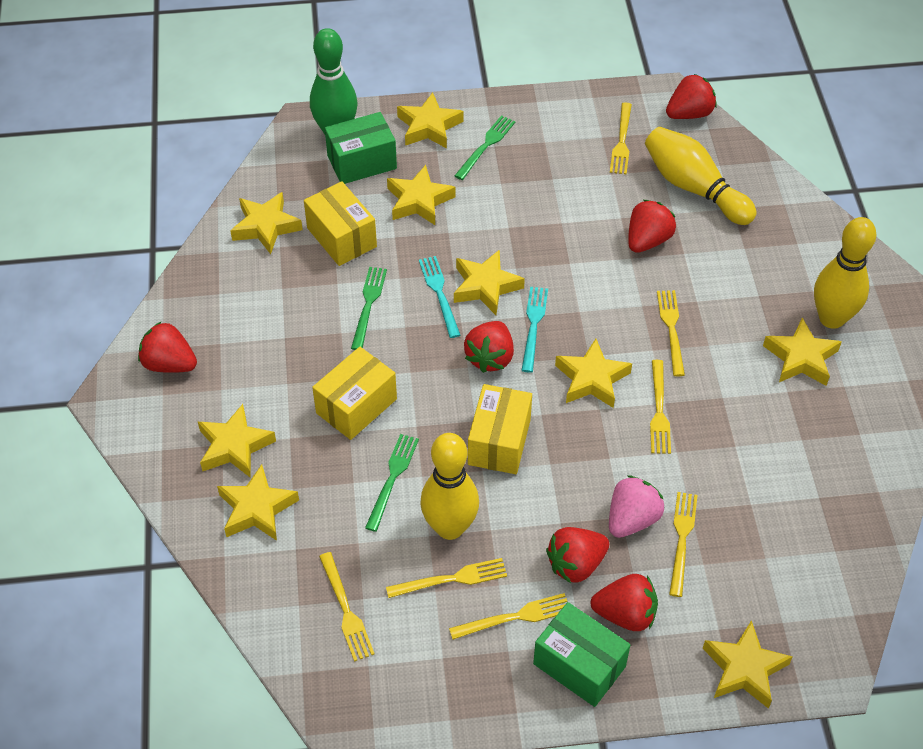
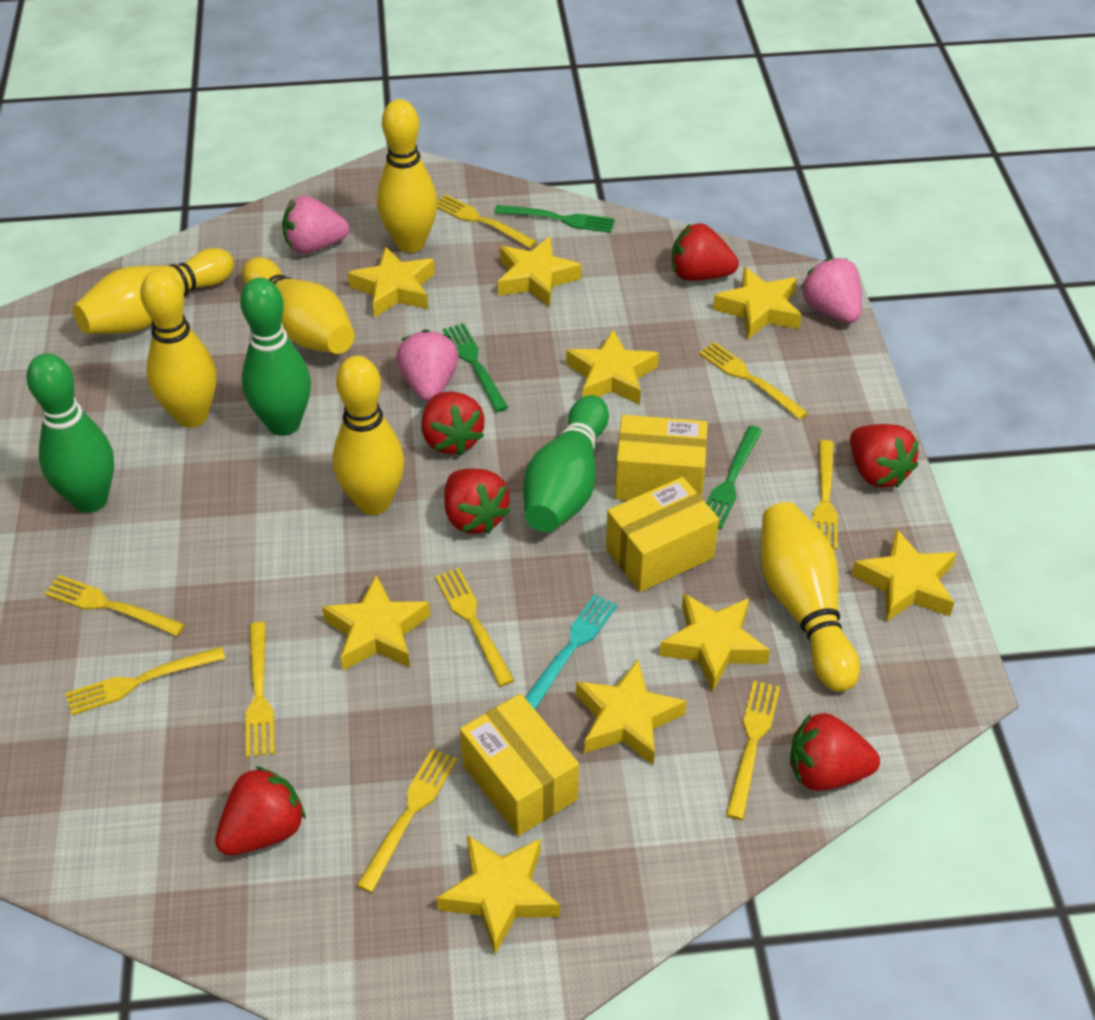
green bowling pin: 1 -> 3
green box: 2 -> 0
pink strawberry: 1 -> 3
turquoise fork: 2 -> 1
yellow bowling pin: 3 -> 6
yellow fork: 7 -> 9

____________

[EXERCISE GOAL] Provide the number of lines in the records above containing the string "bowling", and write nothing more.

[EXPECTED ANSWER] 2